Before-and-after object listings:
================

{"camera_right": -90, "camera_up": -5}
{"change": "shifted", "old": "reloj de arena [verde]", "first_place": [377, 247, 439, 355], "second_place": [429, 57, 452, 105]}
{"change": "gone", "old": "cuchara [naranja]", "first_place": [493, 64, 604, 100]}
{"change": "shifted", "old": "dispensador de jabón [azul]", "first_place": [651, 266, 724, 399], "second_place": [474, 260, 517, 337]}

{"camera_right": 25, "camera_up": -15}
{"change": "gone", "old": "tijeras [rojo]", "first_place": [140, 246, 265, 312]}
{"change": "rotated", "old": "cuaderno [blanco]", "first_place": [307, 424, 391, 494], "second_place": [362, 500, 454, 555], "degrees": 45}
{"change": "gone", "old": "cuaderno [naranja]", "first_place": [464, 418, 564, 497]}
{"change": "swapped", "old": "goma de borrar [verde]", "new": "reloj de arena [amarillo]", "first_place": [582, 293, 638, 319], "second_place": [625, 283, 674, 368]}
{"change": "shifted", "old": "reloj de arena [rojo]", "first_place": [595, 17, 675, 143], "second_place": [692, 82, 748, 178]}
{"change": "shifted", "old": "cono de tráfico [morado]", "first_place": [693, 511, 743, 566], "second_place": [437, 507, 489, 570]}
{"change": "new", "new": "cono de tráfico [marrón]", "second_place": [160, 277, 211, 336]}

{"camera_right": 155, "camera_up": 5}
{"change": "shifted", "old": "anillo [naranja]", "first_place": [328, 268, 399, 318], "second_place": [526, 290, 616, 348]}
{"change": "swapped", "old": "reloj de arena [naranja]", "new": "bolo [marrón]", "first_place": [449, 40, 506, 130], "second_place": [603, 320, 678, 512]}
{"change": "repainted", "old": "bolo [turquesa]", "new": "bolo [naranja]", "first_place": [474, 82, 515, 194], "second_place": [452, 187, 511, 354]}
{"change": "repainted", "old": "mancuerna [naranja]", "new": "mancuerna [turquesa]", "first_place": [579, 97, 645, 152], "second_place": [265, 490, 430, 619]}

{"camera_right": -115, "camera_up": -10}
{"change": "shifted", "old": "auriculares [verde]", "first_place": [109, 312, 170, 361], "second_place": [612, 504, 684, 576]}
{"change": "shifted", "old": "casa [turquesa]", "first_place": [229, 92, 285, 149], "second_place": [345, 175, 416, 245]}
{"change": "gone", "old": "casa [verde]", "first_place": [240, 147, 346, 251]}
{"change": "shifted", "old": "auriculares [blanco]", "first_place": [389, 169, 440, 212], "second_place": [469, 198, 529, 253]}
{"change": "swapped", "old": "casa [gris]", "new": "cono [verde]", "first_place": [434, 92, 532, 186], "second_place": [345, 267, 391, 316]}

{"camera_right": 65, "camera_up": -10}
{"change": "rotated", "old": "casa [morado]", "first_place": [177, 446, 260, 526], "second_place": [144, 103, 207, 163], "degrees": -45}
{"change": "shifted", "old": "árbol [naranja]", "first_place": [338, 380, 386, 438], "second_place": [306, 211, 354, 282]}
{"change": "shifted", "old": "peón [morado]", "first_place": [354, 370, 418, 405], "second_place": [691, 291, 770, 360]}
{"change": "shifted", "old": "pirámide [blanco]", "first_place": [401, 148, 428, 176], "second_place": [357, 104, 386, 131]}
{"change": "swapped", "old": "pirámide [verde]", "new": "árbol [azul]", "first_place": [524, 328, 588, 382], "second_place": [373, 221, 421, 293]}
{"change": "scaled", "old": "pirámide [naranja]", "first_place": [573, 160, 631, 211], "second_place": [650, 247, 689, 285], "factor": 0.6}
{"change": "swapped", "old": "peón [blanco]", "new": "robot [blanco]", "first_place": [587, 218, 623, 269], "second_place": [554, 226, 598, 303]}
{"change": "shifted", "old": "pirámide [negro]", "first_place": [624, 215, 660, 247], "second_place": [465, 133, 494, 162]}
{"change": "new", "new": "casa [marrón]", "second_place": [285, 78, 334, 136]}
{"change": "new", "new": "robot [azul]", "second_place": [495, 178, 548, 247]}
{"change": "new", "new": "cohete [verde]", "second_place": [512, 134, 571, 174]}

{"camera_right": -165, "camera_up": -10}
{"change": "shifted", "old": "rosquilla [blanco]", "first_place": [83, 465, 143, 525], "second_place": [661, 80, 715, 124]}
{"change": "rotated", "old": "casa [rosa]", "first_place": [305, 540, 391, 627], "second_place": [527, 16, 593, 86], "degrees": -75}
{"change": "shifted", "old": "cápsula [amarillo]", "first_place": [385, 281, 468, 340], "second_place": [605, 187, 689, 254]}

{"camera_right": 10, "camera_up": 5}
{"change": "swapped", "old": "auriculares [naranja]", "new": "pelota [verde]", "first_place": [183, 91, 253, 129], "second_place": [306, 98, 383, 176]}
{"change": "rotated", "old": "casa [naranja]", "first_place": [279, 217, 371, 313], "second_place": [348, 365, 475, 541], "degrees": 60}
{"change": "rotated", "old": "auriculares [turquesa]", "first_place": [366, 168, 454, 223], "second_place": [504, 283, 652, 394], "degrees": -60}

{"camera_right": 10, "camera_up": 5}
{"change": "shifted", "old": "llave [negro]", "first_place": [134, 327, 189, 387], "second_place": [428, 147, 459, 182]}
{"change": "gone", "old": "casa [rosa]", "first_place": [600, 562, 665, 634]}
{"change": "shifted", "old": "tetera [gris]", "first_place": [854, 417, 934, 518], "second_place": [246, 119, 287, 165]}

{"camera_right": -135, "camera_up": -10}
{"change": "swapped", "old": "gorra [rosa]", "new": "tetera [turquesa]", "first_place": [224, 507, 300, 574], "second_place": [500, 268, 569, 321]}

================

Exercise. Output the entries above in their entirety, exactly as written.

Task answer.
{"camera_right": -90, "camera_up": -5}
{"change": "shifted", "old": "reloj de arena [verde]", "first_place": [377, 247, 439, 355], "second_place": [429, 57, 452, 105]}
{"change": "gone", "old": "cuchara [naranja]", "first_place": [493, 64, 604, 100]}
{"change": "shifted", "old": "dispensador de jabón [azul]", "first_place": [651, 266, 724, 399], "second_place": [474, 260, 517, 337]}

{"camera_right": 25, "camera_up": -15}
{"change": "gone", "old": "tijeras [rojo]", "first_place": [140, 246, 265, 312]}
{"change": "rotated", "old": "cuaderno [blanco]", "first_place": [307, 424, 391, 494], "second_place": [362, 500, 454, 555], "degrees": 45}
{"change": "gone", "old": "cuaderno [naranja]", "first_place": [464, 418, 564, 497]}
{"change": "swapped", "old": "goma de borrar [verde]", "new": "reloj de arena [amarillo]", "first_place": [582, 293, 638, 319], "second_place": [625, 283, 674, 368]}
{"change": "shifted", "old": "reloj de arena [rojo]", "first_place": [595, 17, 675, 143], "second_place": [692, 82, 748, 178]}
{"change": "shifted", "old": "cono de tráfico [morado]", "first_place": [693, 511, 743, 566], "second_place": [437, 507, 489, 570]}
{"change": "new", "new": "cono de tráfico [marrón]", "second_place": [160, 277, 211, 336]}

{"camera_right": 155, "camera_up": 5}
{"change": "shifted", "old": "anillo [naranja]", "first_place": [328, 268, 399, 318], "second_place": [526, 290, 616, 348]}
{"change": "swapped", "old": "reloj de arena [naranja]", "new": "bolo [marrón]", "first_place": [449, 40, 506, 130], "second_place": [603, 320, 678, 512]}
{"change": "repainted", "old": "bolo [turquesa]", "new": "bolo [naranja]", "first_place": [474, 82, 515, 194], "second_place": [452, 187, 511, 354]}
{"change": "repainted", "old": "mancuerna [naranja]", "new": "mancuerna [turquesa]", "first_place": [579, 97, 645, 152], "second_place": [265, 490, 430, 619]}

{"camera_right": -115, "camera_up": -10}
{"change": "shifted", "old": "auriculares [verde]", "first_place": [109, 312, 170, 361], "second_place": [612, 504, 684, 576]}
{"change": "shifted", "old": "casa [turquesa]", "first_place": [229, 92, 285, 149], "second_place": [345, 175, 416, 245]}
{"change": "gone", "old": "casa [verde]", "first_place": [240, 147, 346, 251]}
{"change": "shifted", "old": "auriculares [blanco]", "first_place": [389, 169, 440, 212], "second_place": [469, 198, 529, 253]}
{"change": "swapped", "old": "casa [gris]", "new": "cono [verde]", "first_place": [434, 92, 532, 186], "second_place": [345, 267, 391, 316]}

{"camera_right": 65, "camera_up": -10}
{"change": "rotated", "old": "casa [morado]", "first_place": [177, 446, 260, 526], "second_place": [144, 103, 207, 163], "degrees": -45}
{"change": "shifted", "old": "árbol [naranja]", "first_place": [338, 380, 386, 438], "second_place": [306, 211, 354, 282]}
{"change": "shifted", "old": "peón [morado]", "first_place": [354, 370, 418, 405], "second_place": [691, 291, 770, 360]}
{"change": "shifted", "old": "pirámide [blanco]", "first_place": [401, 148, 428, 176], "second_place": [357, 104, 386, 131]}
{"change": "swapped", "old": "pirámide [verde]", "new": "árbol [azul]", "first_place": [524, 328, 588, 382], "second_place": [373, 221, 421, 293]}
{"change": "scaled", "old": "pirámide [naranja]", "first_place": [573, 160, 631, 211], "second_place": [650, 247, 689, 285], "factor": 0.6}
{"change": "swapped", "old": "peón [blanco]", "new": "robot [blanco]", "first_place": [587, 218, 623, 269], "second_place": [554, 226, 598, 303]}
{"change": "shifted", "old": "pirámide [negro]", "first_place": [624, 215, 660, 247], "second_place": [465, 133, 494, 162]}
{"change": "new", "new": "casa [marrón]", "second_place": [285, 78, 334, 136]}
{"change": "new", "new": "robot [azul]", "second_place": [495, 178, 548, 247]}
{"change": "new", "new": "cohete [verde]", "second_place": [512, 134, 571, 174]}

{"camera_right": -165, "camera_up": -10}
{"change": "shifted", "old": "rosquilla [blanco]", "first_place": [83, 465, 143, 525], "second_place": [661, 80, 715, 124]}
{"change": "rotated", "old": "casa [rosa]", "first_place": [305, 540, 391, 627], "second_place": [527, 16, 593, 86], "degrees": -75}
{"change": "shifted", "old": "cápsula [amarillo]", "first_place": [385, 281, 468, 340], "second_place": [605, 187, 689, 254]}

{"camera_right": 10, "camera_up": 5}
{"change": "swapped", "old": "auriculares [naranja]", "new": "pelota [verde]", "first_place": [183, 91, 253, 129], "second_place": [306, 98, 383, 176]}
{"change": "rotated", "old": "casa [naranja]", "first_place": [279, 217, 371, 313], "second_place": [348, 365, 475, 541], "degrees": 60}
{"change": "rotated", "old": "auriculares [turquesa]", "first_place": [366, 168, 454, 223], "second_place": [504, 283, 652, 394], "degrees": -60}

{"camera_right": 10, "camera_up": 5}
{"change": "shifted", "old": "llave [negro]", "first_place": [134, 327, 189, 387], "second_place": [428, 147, 459, 182]}
{"change": "gone", "old": "casa [rosa]", "first_place": [600, 562, 665, 634]}
{"change": "shifted", "old": "tetera [gris]", "first_place": [854, 417, 934, 518], "second_place": [246, 119, 287, 165]}

{"camera_right": -135, "camera_up": -10}
{"change": "swapped", "old": "gorra [rosa]", "new": "tetera [turquesa]", "first_place": [224, 507, 300, 574], "second_place": [500, 268, 569, 321]}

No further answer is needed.